## BEGIN

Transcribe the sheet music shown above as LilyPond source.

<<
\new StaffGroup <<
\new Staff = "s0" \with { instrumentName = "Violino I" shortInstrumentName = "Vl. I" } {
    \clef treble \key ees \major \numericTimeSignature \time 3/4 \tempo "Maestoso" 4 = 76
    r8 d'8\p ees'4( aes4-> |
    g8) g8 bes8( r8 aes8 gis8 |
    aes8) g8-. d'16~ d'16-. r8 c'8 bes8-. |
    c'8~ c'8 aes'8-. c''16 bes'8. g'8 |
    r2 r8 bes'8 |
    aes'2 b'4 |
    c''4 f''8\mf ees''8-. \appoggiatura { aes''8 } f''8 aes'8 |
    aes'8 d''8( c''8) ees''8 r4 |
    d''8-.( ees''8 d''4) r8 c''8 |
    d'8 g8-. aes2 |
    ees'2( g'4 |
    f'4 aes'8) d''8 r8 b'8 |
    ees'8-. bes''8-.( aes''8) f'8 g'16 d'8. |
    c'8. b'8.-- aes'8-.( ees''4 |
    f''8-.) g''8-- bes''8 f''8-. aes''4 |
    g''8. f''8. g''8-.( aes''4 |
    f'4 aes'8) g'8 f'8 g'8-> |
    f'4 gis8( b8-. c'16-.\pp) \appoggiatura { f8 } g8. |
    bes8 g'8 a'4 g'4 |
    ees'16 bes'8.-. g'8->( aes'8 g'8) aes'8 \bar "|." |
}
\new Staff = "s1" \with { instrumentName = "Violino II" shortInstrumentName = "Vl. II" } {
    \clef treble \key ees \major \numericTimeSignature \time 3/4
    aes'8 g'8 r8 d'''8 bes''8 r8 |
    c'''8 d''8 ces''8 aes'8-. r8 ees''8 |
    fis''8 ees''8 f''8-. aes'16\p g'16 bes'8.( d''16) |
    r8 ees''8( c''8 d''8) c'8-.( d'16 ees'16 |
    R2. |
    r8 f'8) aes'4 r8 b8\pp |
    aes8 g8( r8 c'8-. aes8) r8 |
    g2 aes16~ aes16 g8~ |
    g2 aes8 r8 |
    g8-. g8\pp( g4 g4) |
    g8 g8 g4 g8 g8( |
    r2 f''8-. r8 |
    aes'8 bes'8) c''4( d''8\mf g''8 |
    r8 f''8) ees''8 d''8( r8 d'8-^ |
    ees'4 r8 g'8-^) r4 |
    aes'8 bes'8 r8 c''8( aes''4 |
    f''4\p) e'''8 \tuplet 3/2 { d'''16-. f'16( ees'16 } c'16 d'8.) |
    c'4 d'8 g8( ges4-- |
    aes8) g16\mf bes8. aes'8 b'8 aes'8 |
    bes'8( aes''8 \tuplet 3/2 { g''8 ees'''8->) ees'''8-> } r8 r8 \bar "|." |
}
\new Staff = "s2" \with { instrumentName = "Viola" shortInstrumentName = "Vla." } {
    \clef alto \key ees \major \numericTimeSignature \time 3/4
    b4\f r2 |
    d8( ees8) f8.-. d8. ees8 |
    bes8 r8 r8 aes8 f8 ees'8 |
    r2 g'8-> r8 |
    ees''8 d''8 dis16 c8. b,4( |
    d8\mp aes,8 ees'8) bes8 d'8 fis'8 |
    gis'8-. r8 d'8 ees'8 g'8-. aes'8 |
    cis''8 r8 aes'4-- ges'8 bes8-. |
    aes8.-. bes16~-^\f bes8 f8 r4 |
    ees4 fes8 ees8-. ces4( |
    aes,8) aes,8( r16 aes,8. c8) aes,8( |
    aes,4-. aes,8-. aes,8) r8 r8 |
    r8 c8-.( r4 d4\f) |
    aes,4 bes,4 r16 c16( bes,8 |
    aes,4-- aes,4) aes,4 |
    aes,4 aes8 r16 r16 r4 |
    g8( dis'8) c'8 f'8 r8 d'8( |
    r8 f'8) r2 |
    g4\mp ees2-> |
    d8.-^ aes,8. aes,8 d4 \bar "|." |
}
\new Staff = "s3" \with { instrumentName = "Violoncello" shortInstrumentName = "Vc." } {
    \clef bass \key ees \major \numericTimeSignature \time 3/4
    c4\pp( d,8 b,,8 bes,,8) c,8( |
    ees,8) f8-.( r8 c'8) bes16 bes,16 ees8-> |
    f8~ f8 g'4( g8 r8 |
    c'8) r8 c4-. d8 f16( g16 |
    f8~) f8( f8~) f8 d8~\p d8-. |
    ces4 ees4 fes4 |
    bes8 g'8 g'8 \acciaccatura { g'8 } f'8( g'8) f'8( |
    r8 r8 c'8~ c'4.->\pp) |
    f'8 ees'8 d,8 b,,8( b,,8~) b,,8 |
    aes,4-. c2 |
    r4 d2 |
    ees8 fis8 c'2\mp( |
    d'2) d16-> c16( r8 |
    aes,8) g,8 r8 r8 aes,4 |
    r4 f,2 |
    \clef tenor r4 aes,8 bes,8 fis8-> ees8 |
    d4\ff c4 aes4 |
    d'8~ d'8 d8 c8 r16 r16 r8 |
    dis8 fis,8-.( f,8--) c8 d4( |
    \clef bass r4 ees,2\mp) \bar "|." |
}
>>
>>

## END

What to work on:
Count how many lines of the entries above contain the string "clef", treating uppercase and lowercase letters as different. Give only the number.

Exercise result:
6